Instructions to follow: Would you please output, word for word, the span of the listing below that opens on the line containing "second_place: [220, 236, 41, 43]" and closes on the line containing "second_place: [46, 210, 65, 89]"? Include both ends and nothing more.

Material shown:
=== Section Start ===

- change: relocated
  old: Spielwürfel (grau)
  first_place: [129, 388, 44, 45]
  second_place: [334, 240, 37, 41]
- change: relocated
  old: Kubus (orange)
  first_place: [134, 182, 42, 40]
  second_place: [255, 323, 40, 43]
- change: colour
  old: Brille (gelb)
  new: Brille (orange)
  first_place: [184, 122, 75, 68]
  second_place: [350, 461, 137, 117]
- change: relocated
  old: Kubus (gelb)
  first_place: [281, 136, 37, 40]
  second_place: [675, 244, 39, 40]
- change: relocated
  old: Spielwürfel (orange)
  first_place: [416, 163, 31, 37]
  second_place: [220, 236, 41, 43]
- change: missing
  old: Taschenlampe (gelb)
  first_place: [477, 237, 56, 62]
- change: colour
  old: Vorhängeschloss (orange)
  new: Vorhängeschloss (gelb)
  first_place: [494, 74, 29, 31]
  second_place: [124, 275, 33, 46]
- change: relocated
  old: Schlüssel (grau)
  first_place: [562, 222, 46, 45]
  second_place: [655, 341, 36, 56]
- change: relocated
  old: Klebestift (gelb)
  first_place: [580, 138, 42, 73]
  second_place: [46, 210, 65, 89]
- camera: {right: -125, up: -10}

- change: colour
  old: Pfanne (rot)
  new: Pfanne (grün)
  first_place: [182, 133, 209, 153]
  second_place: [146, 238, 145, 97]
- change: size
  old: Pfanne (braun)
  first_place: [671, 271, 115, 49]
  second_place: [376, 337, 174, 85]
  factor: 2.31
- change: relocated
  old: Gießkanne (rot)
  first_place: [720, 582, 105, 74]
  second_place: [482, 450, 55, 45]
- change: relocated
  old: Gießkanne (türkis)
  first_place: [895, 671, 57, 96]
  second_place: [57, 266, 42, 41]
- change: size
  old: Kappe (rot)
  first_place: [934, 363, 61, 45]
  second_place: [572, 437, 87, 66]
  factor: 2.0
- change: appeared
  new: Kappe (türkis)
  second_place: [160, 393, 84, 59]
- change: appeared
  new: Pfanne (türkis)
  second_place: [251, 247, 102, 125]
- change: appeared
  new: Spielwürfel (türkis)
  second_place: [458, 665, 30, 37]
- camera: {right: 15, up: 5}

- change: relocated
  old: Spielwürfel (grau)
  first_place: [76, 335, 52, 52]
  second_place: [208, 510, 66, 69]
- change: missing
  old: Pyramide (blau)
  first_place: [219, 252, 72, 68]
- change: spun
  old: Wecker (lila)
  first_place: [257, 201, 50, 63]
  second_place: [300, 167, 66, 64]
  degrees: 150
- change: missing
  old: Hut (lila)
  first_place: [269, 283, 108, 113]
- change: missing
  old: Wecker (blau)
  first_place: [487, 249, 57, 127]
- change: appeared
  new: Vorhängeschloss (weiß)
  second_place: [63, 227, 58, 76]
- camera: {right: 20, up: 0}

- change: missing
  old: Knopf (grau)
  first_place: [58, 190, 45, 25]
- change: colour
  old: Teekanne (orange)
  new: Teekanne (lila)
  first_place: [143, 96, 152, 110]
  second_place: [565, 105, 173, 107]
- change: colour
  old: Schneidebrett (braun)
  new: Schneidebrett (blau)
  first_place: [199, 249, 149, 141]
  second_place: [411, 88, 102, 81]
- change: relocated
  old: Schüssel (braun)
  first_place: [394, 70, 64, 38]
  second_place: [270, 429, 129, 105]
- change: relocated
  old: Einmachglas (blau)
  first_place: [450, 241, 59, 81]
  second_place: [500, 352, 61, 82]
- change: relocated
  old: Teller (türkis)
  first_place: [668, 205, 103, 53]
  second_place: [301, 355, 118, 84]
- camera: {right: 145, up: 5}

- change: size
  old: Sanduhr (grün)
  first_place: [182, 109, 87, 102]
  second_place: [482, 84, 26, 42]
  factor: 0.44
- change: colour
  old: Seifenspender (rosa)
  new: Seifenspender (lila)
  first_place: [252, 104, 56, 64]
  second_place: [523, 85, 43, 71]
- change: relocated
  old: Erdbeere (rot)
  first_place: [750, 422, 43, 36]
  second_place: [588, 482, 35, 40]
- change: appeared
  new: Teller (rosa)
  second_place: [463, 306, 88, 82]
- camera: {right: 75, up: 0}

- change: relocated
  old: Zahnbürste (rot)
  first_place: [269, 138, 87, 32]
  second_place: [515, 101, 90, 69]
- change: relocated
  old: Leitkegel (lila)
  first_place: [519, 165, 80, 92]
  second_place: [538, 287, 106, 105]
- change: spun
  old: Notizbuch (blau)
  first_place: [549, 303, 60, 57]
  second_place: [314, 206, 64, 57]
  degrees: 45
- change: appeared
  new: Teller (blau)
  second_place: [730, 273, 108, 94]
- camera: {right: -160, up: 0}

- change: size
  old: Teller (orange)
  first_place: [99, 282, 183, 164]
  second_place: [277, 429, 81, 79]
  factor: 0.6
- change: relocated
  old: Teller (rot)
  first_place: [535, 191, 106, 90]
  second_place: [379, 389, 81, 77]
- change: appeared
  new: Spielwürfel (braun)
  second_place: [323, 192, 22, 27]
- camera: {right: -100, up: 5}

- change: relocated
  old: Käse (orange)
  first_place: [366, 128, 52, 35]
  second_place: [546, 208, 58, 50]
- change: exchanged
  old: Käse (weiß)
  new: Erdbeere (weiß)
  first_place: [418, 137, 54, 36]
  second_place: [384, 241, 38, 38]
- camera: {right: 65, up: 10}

=== Section End ===

Response area:
  second_place: [220, 236, 41, 43]
- change: missing
  old: Taschenlampe (gelb)
  first_place: [477, 237, 56, 62]
- change: colour
  old: Vorhängeschloss (orange)
  new: Vorhängeschloss (gelb)
  first_place: [494, 74, 29, 31]
  second_place: [124, 275, 33, 46]
- change: relocated
  old: Schlüssel (grau)
  first_place: [562, 222, 46, 45]
  second_place: [655, 341, 36, 56]
- change: relocated
  old: Klebestift (gelb)
  first_place: [580, 138, 42, 73]
  second_place: [46, 210, 65, 89]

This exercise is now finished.